§ About this exercise
Nothing but the lines below from the one holding "black pyramid: 5 -> 7" up to and including the one holding "purple phone: 8 -> 9" should be copied, exactly and without pictures.

§ Material for this task
——————
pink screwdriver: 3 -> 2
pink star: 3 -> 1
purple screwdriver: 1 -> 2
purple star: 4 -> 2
——————
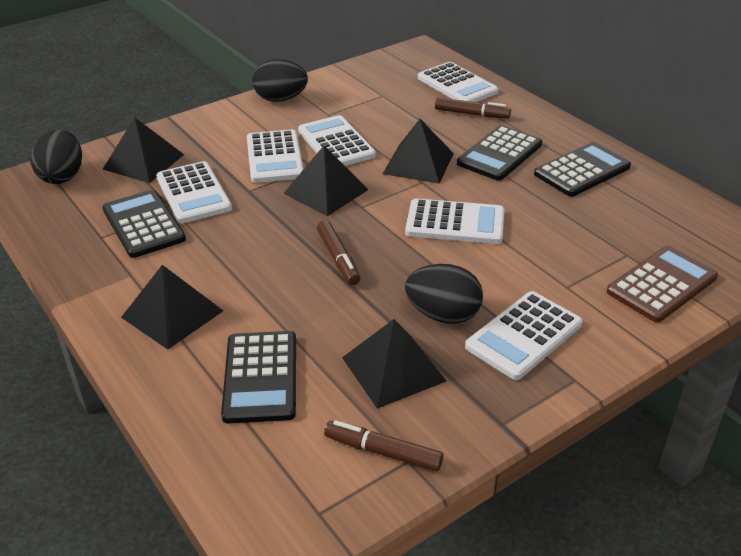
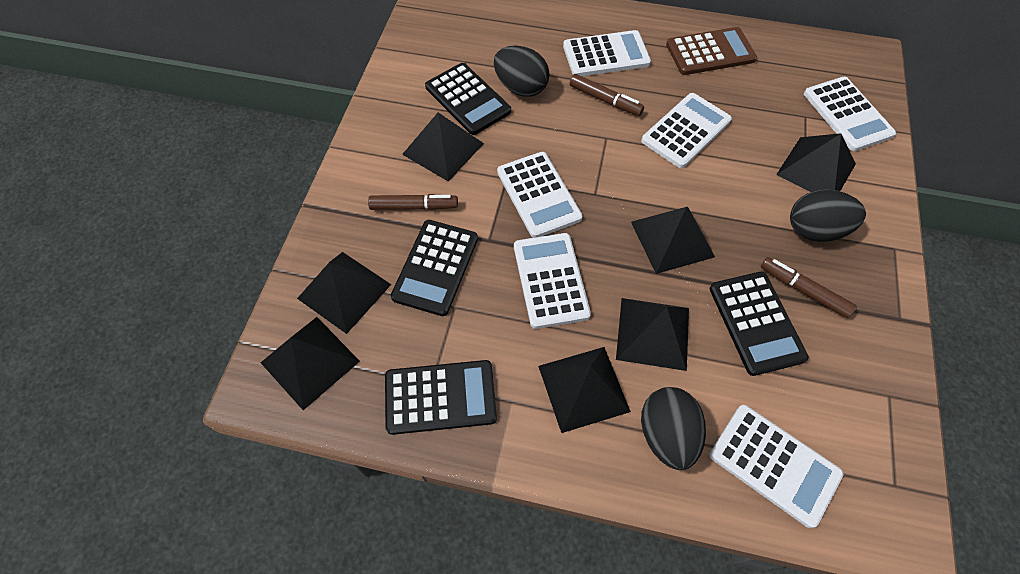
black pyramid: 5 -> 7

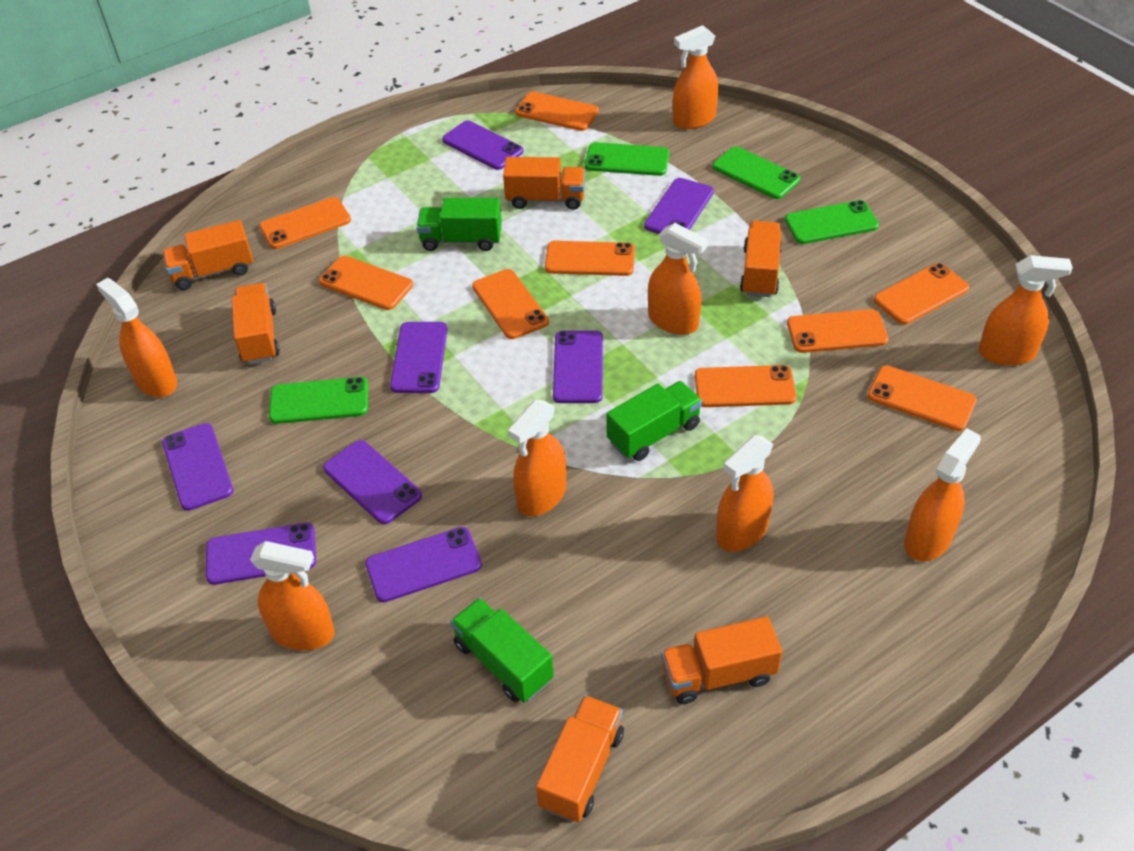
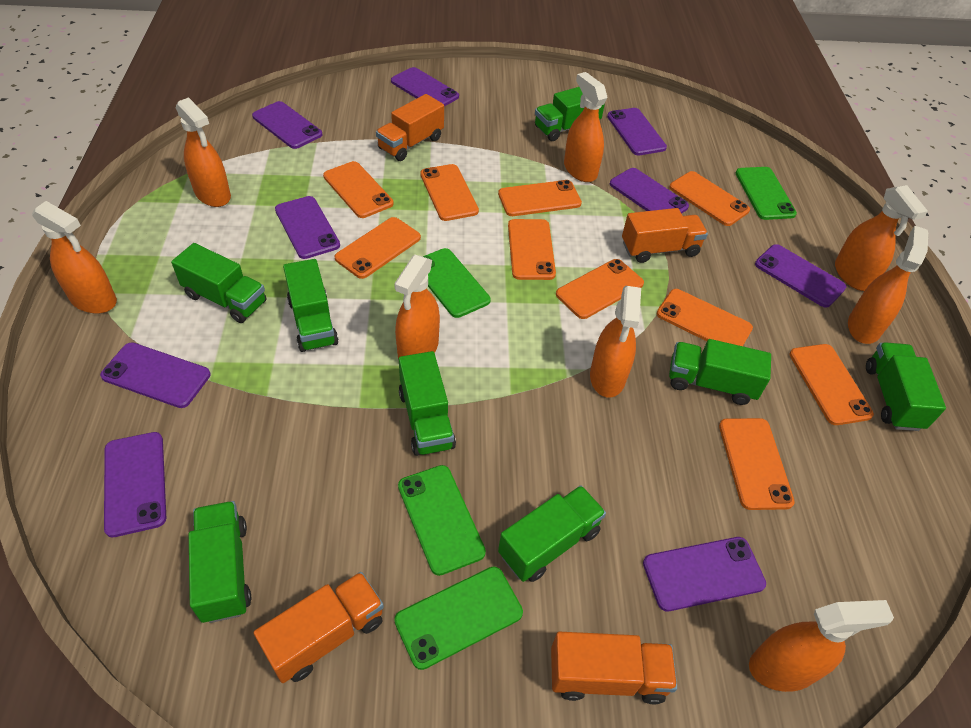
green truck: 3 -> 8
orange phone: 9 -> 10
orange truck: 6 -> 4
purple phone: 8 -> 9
——————
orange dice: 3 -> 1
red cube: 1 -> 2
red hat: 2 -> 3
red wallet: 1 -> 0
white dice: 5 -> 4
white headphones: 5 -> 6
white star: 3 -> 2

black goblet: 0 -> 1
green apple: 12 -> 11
——————
§ Answer to the problem
black pyramid: 5 -> 7

green truck: 3 -> 8
orange phone: 9 -> 10
orange truck: 6 -> 4
purple phone: 8 -> 9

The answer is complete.